■ **Extracted material**:
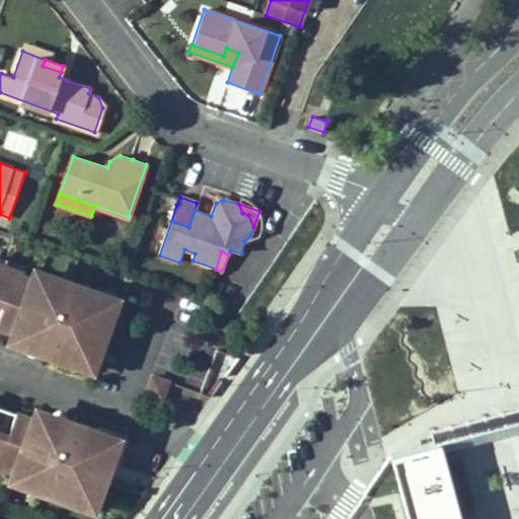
[(0,260),(0,271),(19,277),(23,267),(0,260)]
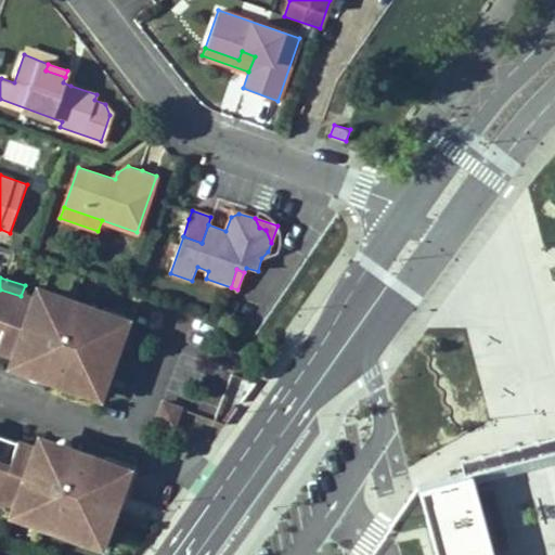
[(0,289),(0,317),(8,320),(0,343),(0,350),(34,361),(30,373),(87,390),(91,379),(105,385),(124,330),(106,324),(111,313),(67,299),(64,310),(47,305),(21,296),(0,289)]
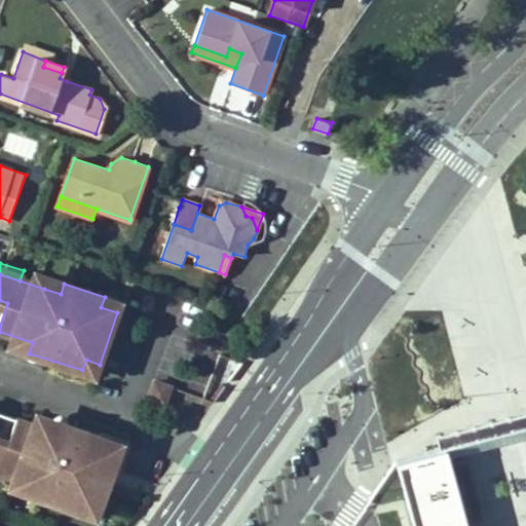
[(47,278),(44,289),(61,294),(64,284),(47,278)]
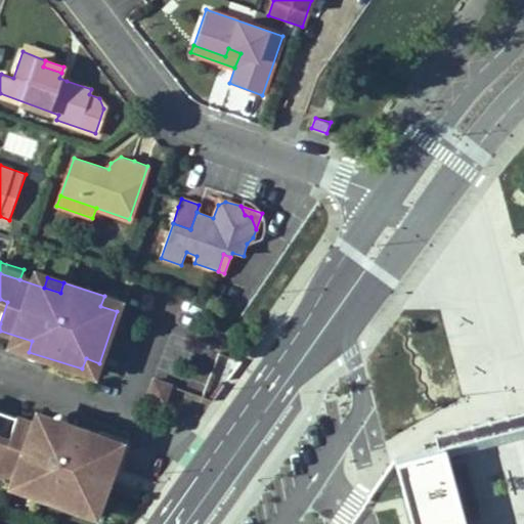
[(104,296),(100,306),(117,311),(120,301),(104,296)]
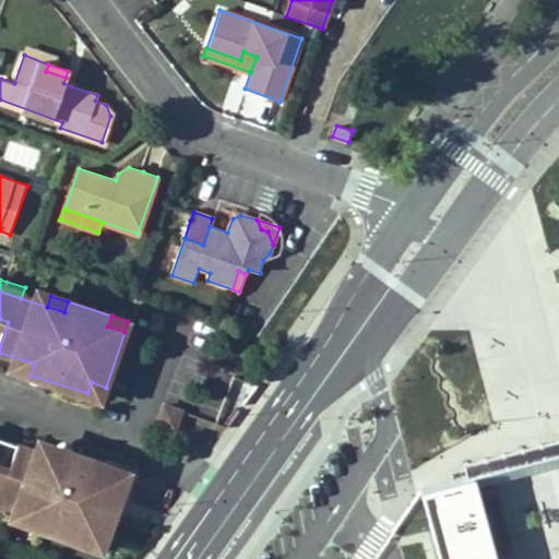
[(92,382),(87,393),(103,397),(106,388),(92,382)]
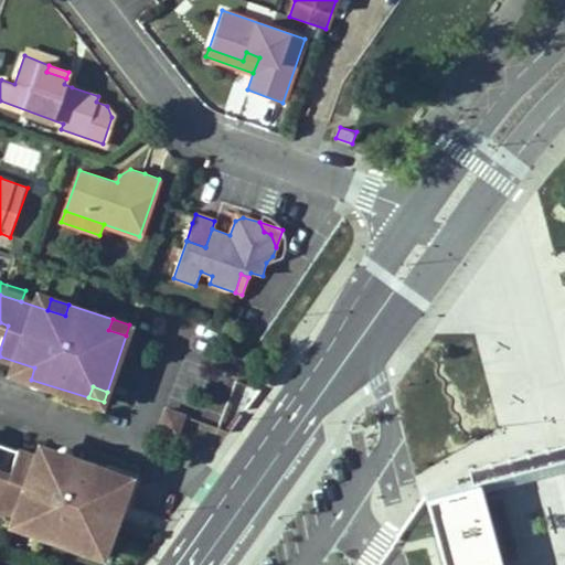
[(185,417),(166,411),(160,429),(180,436),(185,417)]
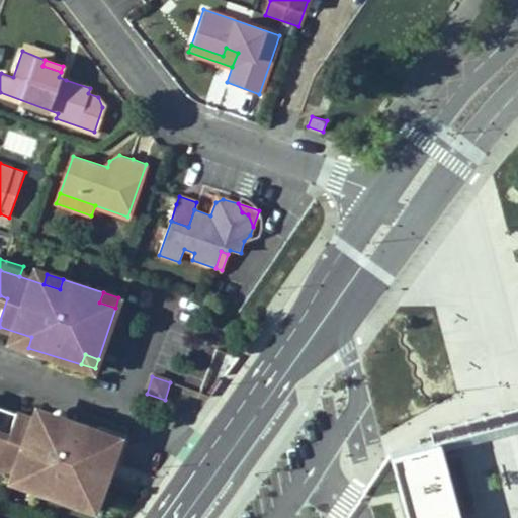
[(437,444),(438,451),(442,450),(444,440),(517,421),(517,407),(429,431),(432,445),(437,444)]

■ **Task requirements**: Everything from the line with "[(47,278),(44,289),(61,294),(64,284),(47,278)]" through the last line above should be reproduced exactly, both ends included; pictures must be omitted.

■ **Answer for this exercise**:
[(47,278),(44,289),(61,294),(64,284),(47,278)]
[(104,296),(100,306),(117,311),(120,301),(104,296)]
[(92,382),(87,393),(103,397),(106,388),(92,382)]
[(185,417),(166,411),(160,429),(180,436),(185,417)]
[(437,444),(438,451),(442,450),(444,440),(517,421),(517,407),(429,431),(432,445),(437,444)]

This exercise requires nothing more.